- _DATASET EXCERPTS_

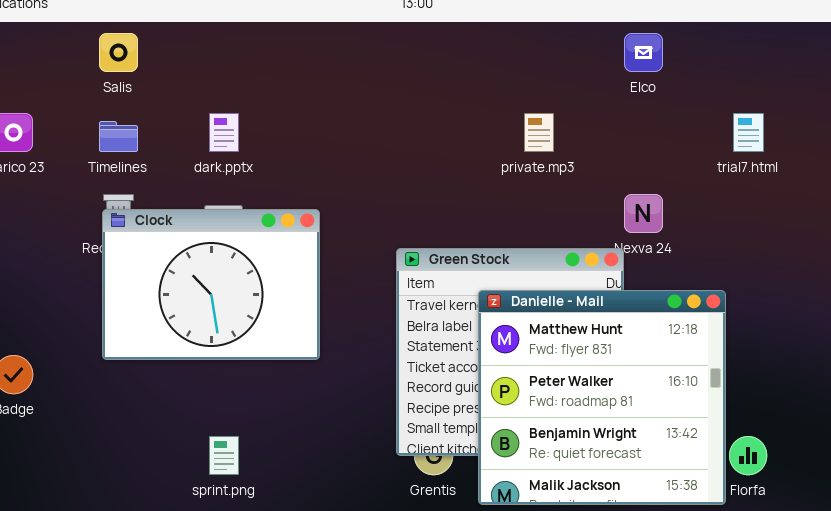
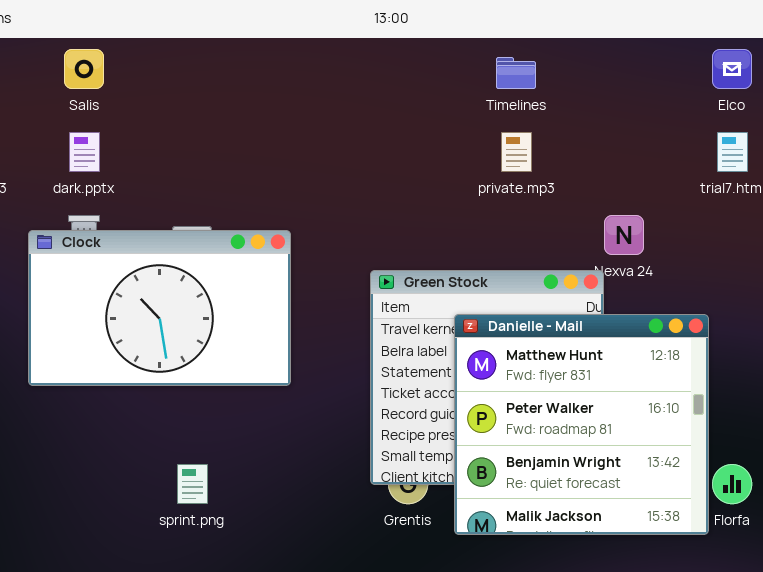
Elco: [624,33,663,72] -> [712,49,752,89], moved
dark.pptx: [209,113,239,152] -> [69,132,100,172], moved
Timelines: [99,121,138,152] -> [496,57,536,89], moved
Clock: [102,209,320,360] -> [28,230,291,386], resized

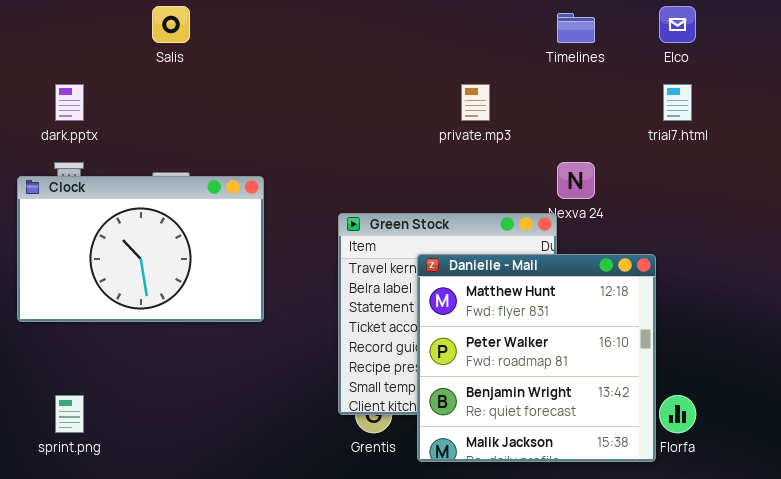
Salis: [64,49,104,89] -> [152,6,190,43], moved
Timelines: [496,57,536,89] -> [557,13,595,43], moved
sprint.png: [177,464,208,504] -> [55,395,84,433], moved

- _EXERCISE BRIEF_
Find the line that has "dark.pptx: [209,113,239,152] ->" in the listing, then retype it and each later line up to the last, exactly. Leave pictures out.

- _SOLUTION TO THIS TASK_
dark.pptx: [209,113,239,152] -> [69,132,100,172], moved
Timelines: [99,121,138,152] -> [496,57,536,89], moved
Clock: [102,209,320,360] -> [28,230,291,386], resized

Salis: [64,49,104,89] -> [152,6,190,43], moved
Timelines: [496,57,536,89] -> [557,13,595,43], moved
sprint.png: [177,464,208,504] -> [55,395,84,433], moved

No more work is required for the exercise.